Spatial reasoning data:
╔══

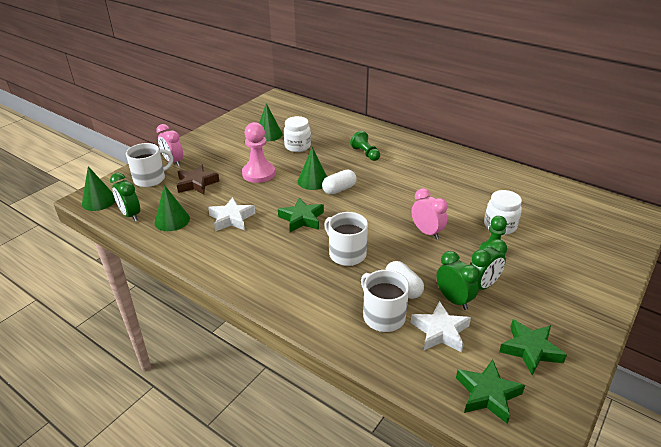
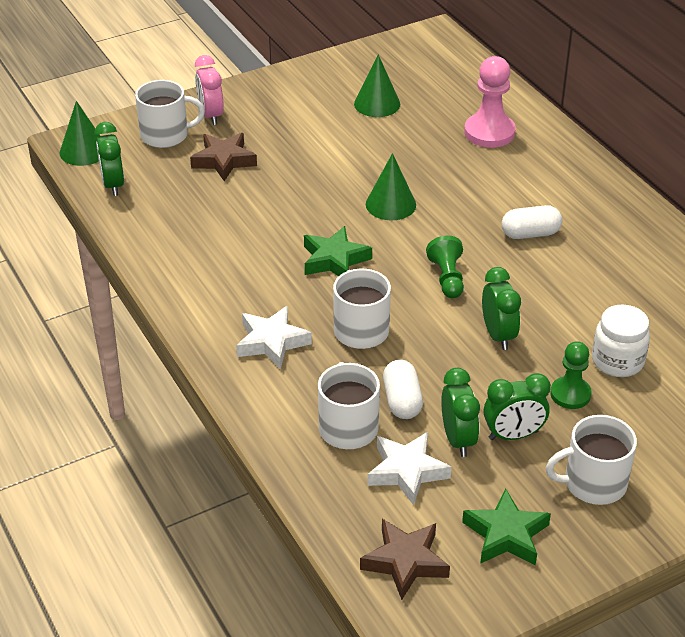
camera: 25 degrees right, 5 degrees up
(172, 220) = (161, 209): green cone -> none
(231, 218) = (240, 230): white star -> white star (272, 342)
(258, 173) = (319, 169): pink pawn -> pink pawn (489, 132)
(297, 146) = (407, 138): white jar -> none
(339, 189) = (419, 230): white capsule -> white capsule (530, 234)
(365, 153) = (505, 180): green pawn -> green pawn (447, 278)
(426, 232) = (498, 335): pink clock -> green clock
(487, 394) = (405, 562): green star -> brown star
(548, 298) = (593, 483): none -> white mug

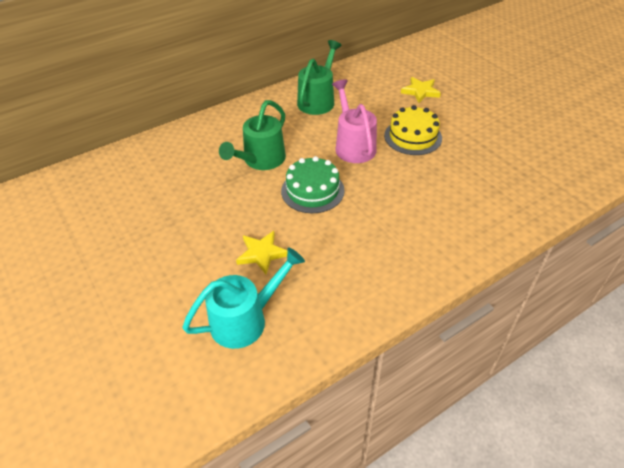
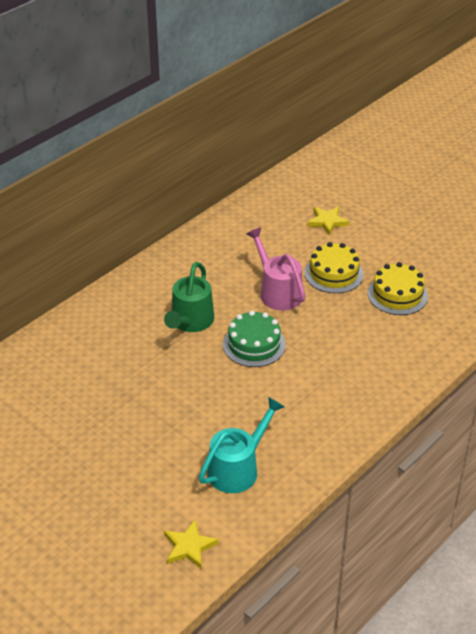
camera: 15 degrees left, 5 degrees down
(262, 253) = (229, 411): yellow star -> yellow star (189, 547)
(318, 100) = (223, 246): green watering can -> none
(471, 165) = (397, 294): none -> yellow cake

╚══

What you will do: All lines from the one holding "(258, 173) = (319, 169): pink" through the last line of the records need to be copied exactly, both ends included, and the pictures left behind.

Answer box:
(258, 173) = (319, 169): pink pawn -> pink pawn (489, 132)
(297, 146) = (407, 138): white jar -> none
(339, 189) = (419, 230): white capsule -> white capsule (530, 234)
(365, 153) = (505, 180): green pawn -> green pawn (447, 278)
(426, 232) = (498, 335): pink clock -> green clock
(487, 394) = (405, 562): green star -> brown star
(548, 298) = (593, 483): none -> white mug

camera: 15 degrees left, 5 degrees down
(262, 253) = (229, 411): yellow star -> yellow star (189, 547)
(318, 100) = (223, 246): green watering can -> none
(471, 165) = (397, 294): none -> yellow cake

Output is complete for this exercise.